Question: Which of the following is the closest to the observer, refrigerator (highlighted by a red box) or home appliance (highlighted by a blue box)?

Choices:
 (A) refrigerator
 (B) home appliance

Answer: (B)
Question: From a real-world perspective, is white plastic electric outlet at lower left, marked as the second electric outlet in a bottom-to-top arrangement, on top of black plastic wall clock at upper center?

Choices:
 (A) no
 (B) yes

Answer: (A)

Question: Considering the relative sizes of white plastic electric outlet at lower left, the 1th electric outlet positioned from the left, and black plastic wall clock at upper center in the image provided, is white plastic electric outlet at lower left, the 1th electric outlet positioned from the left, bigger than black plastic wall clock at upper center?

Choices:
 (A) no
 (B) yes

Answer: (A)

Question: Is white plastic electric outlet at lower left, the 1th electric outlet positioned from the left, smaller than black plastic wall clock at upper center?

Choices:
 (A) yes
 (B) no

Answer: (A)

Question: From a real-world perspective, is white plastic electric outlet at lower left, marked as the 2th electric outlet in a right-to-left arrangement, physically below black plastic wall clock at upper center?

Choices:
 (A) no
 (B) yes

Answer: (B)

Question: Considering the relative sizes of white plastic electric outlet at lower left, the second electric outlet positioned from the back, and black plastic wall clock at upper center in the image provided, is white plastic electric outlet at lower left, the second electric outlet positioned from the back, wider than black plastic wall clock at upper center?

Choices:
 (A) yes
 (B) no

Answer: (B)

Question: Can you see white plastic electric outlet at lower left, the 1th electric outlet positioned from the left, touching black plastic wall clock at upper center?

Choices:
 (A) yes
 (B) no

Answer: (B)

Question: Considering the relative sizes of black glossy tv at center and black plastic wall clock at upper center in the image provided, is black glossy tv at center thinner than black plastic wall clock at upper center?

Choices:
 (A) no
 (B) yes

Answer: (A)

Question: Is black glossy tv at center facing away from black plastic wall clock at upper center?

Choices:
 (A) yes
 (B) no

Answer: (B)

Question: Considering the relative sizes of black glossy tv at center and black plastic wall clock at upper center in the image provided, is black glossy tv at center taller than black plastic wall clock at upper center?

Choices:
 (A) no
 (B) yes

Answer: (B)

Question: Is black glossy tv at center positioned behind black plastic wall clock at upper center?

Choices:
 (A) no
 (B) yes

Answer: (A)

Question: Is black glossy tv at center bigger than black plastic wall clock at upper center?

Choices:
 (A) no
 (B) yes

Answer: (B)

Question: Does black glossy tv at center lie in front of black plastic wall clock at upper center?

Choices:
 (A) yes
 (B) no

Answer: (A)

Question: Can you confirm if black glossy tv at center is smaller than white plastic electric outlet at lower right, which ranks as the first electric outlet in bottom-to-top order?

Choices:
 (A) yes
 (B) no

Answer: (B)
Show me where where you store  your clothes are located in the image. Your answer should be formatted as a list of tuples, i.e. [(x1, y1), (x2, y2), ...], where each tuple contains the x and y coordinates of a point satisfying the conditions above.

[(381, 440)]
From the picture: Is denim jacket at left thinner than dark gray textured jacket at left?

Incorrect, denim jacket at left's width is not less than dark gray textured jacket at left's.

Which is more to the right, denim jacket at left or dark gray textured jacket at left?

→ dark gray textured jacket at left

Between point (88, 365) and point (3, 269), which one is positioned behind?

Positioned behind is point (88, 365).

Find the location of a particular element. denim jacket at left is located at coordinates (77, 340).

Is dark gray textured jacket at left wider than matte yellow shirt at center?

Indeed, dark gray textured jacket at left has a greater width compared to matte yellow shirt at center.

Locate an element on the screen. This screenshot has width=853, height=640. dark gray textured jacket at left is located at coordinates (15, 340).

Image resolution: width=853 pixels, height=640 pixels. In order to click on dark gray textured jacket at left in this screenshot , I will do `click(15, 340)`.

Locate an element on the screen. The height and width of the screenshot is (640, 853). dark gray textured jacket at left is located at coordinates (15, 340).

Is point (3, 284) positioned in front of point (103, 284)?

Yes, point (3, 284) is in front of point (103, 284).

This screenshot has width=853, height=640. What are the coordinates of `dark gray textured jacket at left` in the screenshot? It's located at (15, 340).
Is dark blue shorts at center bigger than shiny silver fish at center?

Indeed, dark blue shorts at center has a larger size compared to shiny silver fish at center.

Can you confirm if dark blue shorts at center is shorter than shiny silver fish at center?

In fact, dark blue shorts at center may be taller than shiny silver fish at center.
• • • • •
### Exercise
From the listing above, take the lines starting with the one that contains "Locate an element on the screen. This" and ending after the one that contains "Yes, point (3, 284)". Rewrite them as a Markdown table with the columns Row and Entry, giving each line a number and leaving out blank lines.

### Problem solution
| Row | Entry |
|---|---|
| 1 | Locate an element on the screen. This screenshot has width=853, height=640. dark gray textured jacket at left is located at coordinates (15, 340). |
| 2 | Image resolution: width=853 pixels, height=640 pixels. In order to click on dark gray textured jacket at left in this screenshot , I will do `click(15, 340)`. |
| 3 | Locate an element on the screen. The height and width of the screenshot is (640, 853). dark gray textured jacket at left is located at coordinates (15, 340). |
| 4 | Is point (3, 284) positioned in front of point (103, 284)? |
| 5 | Yes, point (3, 284) is in front of point (103, 284). |